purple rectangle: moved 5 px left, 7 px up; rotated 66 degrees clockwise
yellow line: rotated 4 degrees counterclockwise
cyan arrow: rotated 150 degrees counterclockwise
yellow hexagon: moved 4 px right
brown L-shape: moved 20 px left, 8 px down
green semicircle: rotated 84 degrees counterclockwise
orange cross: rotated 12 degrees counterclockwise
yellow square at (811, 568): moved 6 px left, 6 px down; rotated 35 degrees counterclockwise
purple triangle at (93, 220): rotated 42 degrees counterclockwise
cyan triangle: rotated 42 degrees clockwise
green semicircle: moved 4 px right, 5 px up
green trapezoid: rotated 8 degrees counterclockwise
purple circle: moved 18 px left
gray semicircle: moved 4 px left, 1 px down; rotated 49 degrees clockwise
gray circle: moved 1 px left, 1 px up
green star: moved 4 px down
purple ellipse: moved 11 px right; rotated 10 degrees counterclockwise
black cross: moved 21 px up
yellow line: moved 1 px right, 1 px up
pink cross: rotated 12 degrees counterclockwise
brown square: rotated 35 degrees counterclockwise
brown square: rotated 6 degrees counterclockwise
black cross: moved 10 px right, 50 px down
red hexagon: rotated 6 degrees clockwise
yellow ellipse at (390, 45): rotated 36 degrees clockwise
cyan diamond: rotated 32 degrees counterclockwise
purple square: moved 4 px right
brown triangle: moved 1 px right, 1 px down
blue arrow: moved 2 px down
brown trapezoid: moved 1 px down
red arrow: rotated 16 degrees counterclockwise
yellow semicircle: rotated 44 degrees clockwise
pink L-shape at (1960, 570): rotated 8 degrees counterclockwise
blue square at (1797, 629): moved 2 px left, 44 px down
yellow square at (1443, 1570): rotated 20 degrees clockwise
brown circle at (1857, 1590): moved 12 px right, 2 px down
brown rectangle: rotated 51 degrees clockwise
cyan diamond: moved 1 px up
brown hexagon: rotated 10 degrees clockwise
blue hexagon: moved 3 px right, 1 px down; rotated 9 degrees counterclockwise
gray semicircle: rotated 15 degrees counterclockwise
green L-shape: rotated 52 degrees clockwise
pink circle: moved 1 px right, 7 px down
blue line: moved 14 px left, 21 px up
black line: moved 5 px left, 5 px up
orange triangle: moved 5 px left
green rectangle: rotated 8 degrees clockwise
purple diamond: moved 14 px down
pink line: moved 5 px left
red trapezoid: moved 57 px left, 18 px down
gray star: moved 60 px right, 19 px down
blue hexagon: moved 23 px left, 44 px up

****************************************

▶ _PROBLEM TO WORK ON_
The lines from the top of the data above down to the line containing "green star: moved 4 px down" are to be copied exactly; no other line should appear.

▶ _TASK ANSWER_
purple rectangle: moved 5 px left, 7 px up; rotated 66 degrees clockwise
yellow line: rotated 4 degrees counterclockwise
cyan arrow: rotated 150 degrees counterclockwise
yellow hexagon: moved 4 px right
brown L-shape: moved 20 px left, 8 px down
green semicircle: rotated 84 degrees counterclockwise
orange cross: rotated 12 degrees counterclockwise
yellow square at (811, 568): moved 6 px left, 6 px down; rotated 35 degrees counterclockwise
purple triangle at (93, 220): rotated 42 degrees counterclockwise
cyan triangle: rotated 42 degrees clockwise
green semicircle: moved 4 px right, 5 px up
green trapezoid: rotated 8 degrees counterclockwise
purple circle: moved 18 px left
gray semicircle: moved 4 px left, 1 px down; rotated 49 degrees clockwise
gray circle: moved 1 px left, 1 px up
green star: moved 4 px down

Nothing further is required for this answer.